An exact copy of every entry is needed, without any of the pictures.

- _Data extracts_
▼
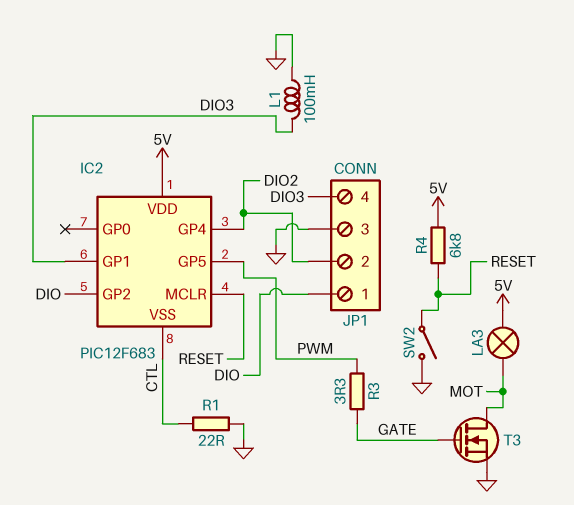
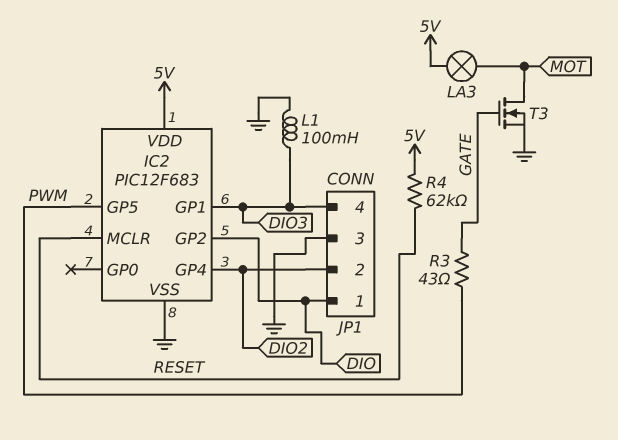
IC2 pin VSS: CTL -> GND
R1: 22 (CTL, GND) -> none
R3: 3.3 (GATE, PWM) -> 43 (GATE, PWM)
R4: 6.8k (5V, RESET) -> 62k (5V, RESET)
SW2: switch (GND, RESET) -> none

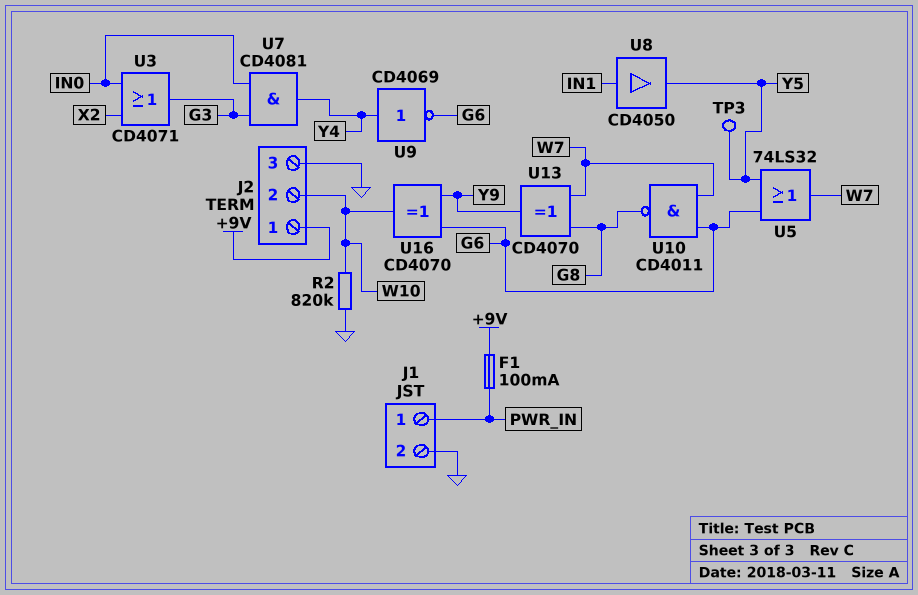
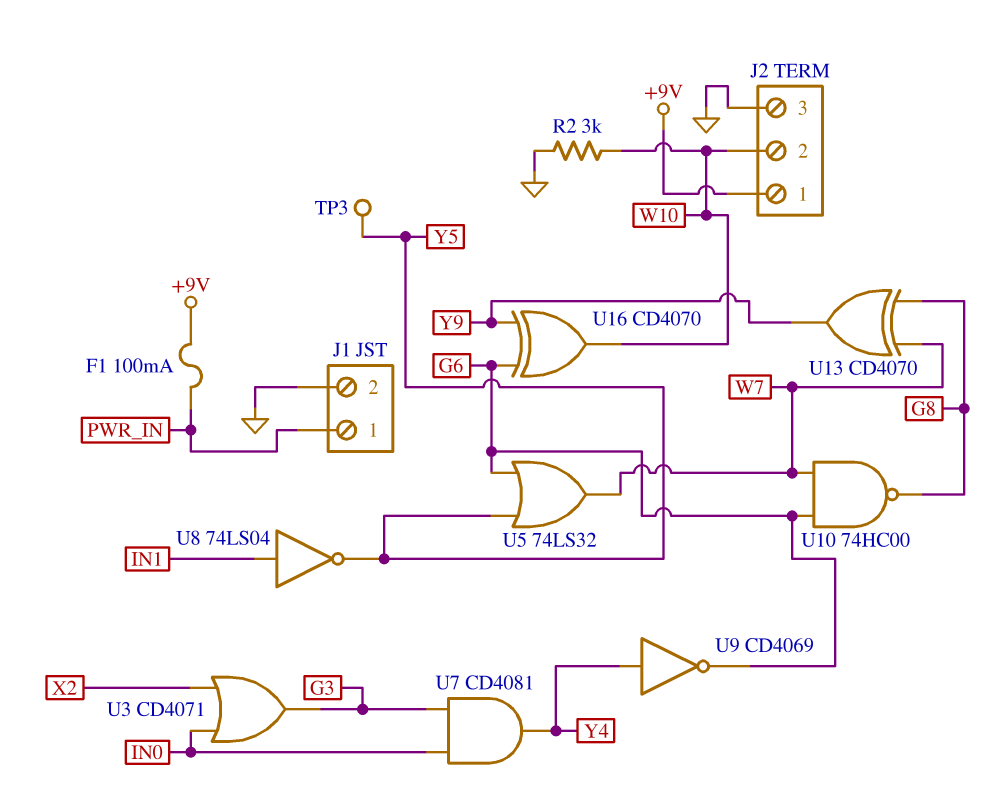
R2: 820k (GND, W10) -> 3k (GND, W10)
U8: buffer CD4050 (in IN1, out Y5) -> NOT 74LS04 (in IN1, out Y5)
U10: NAND CD4011 (in G6, in W7, out G8) -> NAND 74HC00 (in G6, in W7, out G8)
▲
- _Solution to this task_
IC2 pin VSS: CTL -> GND
R1: 22 (CTL, GND) -> none
R3: 3.3 (GATE, PWM) -> 43 (GATE, PWM)
R4: 6.8k (5V, RESET) -> 62k (5V, RESET)
SW2: switch (GND, RESET) -> none

R2: 820k (GND, W10) -> 3k (GND, W10)
U8: buffer CD4050 (in IN1, out Y5) -> NOT 74LS04 (in IN1, out Y5)
U10: NAND CD4011 (in G6, in W7, out G8) -> NAND 74HC00 (in G6, in W7, out G8)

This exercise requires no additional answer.